Records shown —
Start of Block

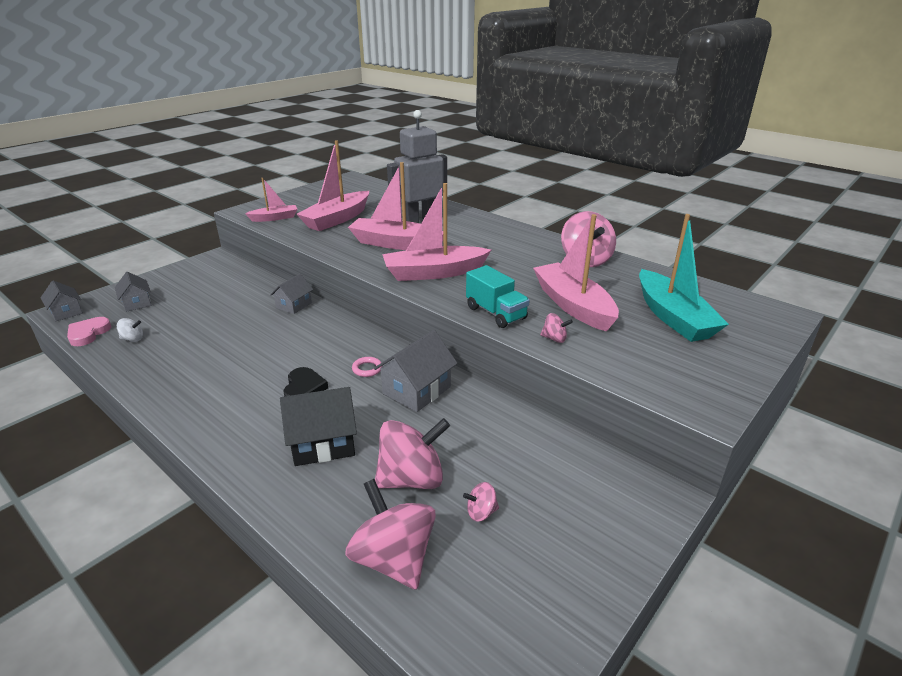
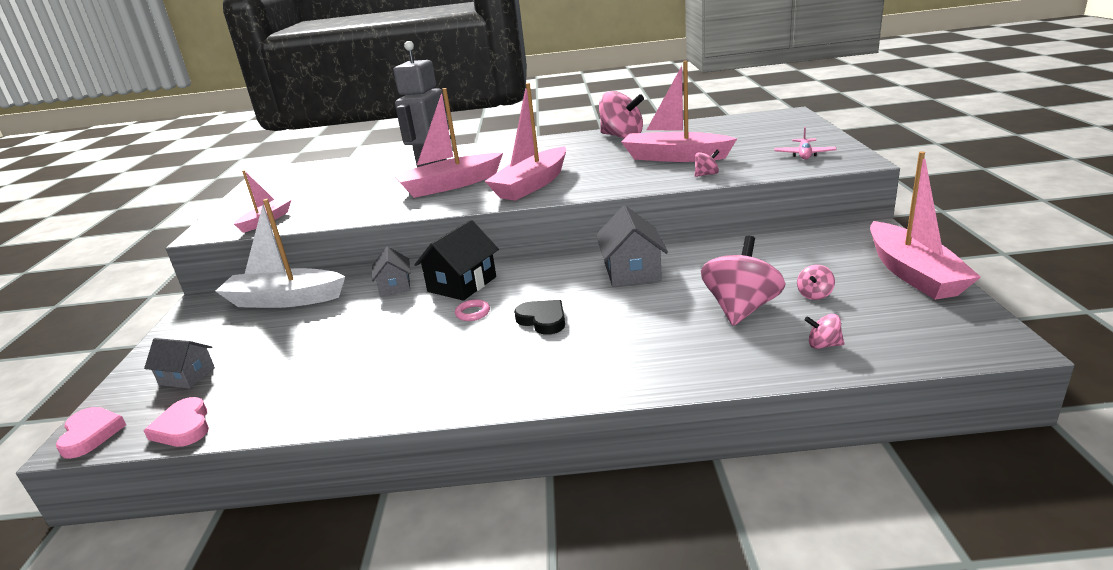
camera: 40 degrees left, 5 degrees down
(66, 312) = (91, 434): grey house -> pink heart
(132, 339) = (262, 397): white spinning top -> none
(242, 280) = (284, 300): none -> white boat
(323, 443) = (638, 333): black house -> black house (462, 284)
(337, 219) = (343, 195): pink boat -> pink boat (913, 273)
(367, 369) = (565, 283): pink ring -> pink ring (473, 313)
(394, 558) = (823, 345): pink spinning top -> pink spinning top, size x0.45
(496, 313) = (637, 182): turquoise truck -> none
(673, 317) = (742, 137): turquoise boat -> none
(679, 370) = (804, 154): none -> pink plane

End of Block
Start of Block

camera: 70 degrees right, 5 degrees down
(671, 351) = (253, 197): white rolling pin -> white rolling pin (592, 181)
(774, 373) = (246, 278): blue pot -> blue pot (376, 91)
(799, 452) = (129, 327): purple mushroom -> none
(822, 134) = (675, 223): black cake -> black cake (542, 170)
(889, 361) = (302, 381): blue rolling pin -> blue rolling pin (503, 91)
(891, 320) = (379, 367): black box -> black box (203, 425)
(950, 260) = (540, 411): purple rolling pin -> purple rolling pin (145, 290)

End of Block
Start of Block

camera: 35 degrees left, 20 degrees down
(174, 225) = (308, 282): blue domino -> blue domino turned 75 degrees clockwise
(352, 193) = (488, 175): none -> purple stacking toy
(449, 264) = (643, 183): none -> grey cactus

End of Block

What is needed — Look above for the line with "camera: 40 degrees left, 5 degrees down" and the line with "(367, 369) = (565, 283): pink". Write out those two lines and all the lines between them, exactly, and no others.

Written reply —
camera: 40 degrees left, 5 degrees down
(66, 312) = (91, 434): grey house -> pink heart
(132, 339) = (262, 397): white spinning top -> none
(242, 280) = (284, 300): none -> white boat
(323, 443) = (638, 333): black house -> black house (462, 284)
(337, 219) = (343, 195): pink boat -> pink boat (913, 273)
(367, 369) = (565, 283): pink ring -> pink ring (473, 313)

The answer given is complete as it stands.